Task directions: Below are some records. Return exactly the lines from the one containing "(397, 270) = (254, 256): brown" through the one containing "(322, 233) = (556, 379): white", both included, and only those.

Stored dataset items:
"""

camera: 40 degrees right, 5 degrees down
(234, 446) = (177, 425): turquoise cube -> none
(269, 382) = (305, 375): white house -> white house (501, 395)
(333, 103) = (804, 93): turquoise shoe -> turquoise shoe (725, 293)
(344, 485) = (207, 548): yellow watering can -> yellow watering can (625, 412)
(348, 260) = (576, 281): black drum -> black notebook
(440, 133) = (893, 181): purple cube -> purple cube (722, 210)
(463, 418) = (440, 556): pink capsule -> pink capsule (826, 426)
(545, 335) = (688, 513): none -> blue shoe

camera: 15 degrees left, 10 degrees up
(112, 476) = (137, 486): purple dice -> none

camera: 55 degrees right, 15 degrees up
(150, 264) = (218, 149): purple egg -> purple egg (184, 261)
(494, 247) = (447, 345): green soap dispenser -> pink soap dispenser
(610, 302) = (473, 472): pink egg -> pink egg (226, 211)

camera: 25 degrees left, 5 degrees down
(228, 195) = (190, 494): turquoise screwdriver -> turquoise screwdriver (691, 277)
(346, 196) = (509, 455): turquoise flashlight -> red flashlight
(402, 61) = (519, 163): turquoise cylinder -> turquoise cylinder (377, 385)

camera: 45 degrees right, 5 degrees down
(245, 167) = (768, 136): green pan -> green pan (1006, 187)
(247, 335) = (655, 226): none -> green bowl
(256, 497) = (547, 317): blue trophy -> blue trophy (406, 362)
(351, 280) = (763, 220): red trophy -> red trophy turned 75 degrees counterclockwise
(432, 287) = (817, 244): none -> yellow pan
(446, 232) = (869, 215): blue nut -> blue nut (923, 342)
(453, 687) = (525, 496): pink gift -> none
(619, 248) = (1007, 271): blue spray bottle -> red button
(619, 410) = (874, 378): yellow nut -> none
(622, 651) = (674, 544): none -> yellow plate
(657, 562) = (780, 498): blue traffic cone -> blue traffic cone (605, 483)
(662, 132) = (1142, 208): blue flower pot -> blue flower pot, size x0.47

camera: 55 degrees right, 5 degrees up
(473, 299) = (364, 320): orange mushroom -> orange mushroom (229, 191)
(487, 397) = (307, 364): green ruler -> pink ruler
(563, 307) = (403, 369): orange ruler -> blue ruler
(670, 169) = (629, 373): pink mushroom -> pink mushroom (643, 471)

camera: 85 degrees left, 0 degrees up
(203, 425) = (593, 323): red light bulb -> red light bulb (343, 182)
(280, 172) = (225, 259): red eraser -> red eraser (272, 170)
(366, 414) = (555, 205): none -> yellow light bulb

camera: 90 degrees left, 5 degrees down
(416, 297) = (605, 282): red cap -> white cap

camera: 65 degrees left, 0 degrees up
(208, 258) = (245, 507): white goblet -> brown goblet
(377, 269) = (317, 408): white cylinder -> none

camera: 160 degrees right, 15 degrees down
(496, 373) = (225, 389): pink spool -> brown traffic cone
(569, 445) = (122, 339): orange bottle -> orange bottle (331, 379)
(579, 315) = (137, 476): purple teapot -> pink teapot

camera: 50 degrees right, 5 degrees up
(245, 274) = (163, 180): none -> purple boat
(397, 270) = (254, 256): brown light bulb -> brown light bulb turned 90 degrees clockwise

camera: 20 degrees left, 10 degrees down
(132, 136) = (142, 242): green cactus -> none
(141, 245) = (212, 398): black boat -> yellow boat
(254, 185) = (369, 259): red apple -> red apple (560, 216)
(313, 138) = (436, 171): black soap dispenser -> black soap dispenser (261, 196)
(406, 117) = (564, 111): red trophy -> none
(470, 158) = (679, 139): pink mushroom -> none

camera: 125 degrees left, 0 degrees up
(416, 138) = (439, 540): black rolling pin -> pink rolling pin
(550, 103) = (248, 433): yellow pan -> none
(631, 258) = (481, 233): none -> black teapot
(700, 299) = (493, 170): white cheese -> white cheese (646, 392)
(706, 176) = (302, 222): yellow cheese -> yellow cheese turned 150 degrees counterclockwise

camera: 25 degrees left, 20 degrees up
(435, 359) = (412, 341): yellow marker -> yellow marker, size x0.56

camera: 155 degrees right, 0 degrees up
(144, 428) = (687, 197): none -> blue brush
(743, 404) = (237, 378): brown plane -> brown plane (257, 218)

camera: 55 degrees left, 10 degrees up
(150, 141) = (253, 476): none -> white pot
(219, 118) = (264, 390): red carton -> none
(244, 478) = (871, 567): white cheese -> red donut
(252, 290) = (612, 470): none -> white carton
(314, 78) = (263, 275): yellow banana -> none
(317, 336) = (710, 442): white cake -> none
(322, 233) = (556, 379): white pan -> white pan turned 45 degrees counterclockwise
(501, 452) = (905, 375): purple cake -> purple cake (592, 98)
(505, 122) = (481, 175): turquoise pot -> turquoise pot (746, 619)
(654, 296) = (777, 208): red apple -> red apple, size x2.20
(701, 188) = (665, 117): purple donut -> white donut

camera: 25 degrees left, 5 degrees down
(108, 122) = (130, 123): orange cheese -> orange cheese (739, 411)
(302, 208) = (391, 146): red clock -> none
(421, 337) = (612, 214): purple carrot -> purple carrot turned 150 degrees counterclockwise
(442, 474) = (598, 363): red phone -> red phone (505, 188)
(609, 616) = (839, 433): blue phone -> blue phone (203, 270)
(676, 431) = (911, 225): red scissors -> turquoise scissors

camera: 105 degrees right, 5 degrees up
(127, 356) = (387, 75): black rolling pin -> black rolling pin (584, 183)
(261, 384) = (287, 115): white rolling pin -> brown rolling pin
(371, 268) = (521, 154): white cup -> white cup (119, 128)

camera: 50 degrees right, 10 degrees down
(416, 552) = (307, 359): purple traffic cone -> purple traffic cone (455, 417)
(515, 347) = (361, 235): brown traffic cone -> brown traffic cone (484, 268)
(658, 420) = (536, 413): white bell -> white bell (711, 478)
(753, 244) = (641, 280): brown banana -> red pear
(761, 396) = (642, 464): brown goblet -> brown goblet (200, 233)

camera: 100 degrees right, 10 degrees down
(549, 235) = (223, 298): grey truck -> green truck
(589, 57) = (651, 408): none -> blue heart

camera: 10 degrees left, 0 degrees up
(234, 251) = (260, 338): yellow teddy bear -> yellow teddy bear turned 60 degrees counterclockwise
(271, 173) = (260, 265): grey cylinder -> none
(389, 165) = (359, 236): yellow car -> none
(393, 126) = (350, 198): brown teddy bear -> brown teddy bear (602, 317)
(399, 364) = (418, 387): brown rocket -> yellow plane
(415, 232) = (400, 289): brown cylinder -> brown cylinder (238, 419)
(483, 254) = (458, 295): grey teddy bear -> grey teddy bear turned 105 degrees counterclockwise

"""

Solution to this task:
(397, 270) = (254, 256): brown light bulb -> brown light bulb turned 90 degrees clockwise

camera: 20 degrees left, 10 degrees down
(132, 136) = (142, 242): green cactus -> none
(141, 245) = (212, 398): black boat -> yellow boat
(254, 185) = (369, 259): red apple -> red apple (560, 216)
(313, 138) = (436, 171): black soap dispenser -> black soap dispenser (261, 196)
(406, 117) = (564, 111): red trophy -> none
(470, 158) = (679, 139): pink mushroom -> none

camera: 125 degrees left, 0 degrees up
(416, 138) = (439, 540): black rolling pin -> pink rolling pin
(550, 103) = (248, 433): yellow pan -> none
(631, 258) = (481, 233): none -> black teapot
(700, 299) = (493, 170): white cheese -> white cheese (646, 392)
(706, 176) = (302, 222): yellow cheese -> yellow cheese turned 150 degrees counterclockwise

camera: 25 degrees left, 20 degrees up
(435, 359) = (412, 341): yellow marker -> yellow marker, size x0.56

camera: 155 degrees right, 0 degrees up
(144, 428) = (687, 197): none -> blue brush
(743, 404) = (237, 378): brown plane -> brown plane (257, 218)

camera: 55 degrees left, 10 degrees up
(150, 141) = (253, 476): none -> white pot
(219, 118) = (264, 390): red carton -> none
(244, 478) = (871, 567): white cheese -> red donut
(252, 290) = (612, 470): none -> white carton
(314, 78) = (263, 275): yellow banana -> none
(317, 336) = (710, 442): white cake -> none
(322, 233) = (556, 379): white pan -> white pan turned 45 degrees counterclockwise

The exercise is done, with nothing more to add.